GIVEN DATA
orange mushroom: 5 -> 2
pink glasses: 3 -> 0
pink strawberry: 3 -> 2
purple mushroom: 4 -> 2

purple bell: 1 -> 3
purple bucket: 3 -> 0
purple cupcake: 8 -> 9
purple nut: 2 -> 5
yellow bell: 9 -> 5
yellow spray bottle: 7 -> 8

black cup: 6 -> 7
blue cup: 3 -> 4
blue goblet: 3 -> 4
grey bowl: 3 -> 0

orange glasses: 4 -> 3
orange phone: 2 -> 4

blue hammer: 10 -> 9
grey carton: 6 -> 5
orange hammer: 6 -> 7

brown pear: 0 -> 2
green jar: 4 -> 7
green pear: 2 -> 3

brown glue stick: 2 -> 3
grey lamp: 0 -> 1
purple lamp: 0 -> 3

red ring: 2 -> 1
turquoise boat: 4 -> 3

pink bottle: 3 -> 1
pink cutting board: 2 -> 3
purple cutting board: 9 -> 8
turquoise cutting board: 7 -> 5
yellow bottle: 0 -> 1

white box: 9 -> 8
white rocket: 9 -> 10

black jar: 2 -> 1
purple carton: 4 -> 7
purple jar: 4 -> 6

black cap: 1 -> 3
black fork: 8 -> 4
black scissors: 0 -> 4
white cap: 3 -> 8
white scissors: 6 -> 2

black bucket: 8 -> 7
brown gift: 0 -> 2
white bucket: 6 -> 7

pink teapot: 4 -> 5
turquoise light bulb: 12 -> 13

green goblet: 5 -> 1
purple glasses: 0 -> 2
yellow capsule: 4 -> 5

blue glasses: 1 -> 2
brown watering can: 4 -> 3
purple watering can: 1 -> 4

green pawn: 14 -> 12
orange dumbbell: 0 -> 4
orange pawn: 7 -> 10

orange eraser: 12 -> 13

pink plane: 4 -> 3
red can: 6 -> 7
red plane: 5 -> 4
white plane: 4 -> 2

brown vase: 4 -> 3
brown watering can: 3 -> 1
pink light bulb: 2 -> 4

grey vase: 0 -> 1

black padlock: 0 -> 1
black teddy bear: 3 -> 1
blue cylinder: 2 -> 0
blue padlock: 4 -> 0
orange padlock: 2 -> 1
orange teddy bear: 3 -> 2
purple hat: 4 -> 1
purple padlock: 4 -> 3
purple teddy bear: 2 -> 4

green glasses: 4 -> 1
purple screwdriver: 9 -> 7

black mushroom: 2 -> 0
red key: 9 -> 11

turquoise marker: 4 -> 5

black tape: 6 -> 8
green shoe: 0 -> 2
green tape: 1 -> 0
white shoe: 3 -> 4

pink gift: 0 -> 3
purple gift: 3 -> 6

WHAT TO DO
Only the last part of the entries above is needed: please copy the line with "pink plane: 4 -> 3" and each line after it exactly.

ANSWER
pink plane: 4 -> 3
red can: 6 -> 7
red plane: 5 -> 4
white plane: 4 -> 2

brown vase: 4 -> 3
brown watering can: 3 -> 1
pink light bulb: 2 -> 4

grey vase: 0 -> 1

black padlock: 0 -> 1
black teddy bear: 3 -> 1
blue cylinder: 2 -> 0
blue padlock: 4 -> 0
orange padlock: 2 -> 1
orange teddy bear: 3 -> 2
purple hat: 4 -> 1
purple padlock: 4 -> 3
purple teddy bear: 2 -> 4

green glasses: 4 -> 1
purple screwdriver: 9 -> 7

black mushroom: 2 -> 0
red key: 9 -> 11

turquoise marker: 4 -> 5

black tape: 6 -> 8
green shoe: 0 -> 2
green tape: 1 -> 0
white shoe: 3 -> 4

pink gift: 0 -> 3
purple gift: 3 -> 6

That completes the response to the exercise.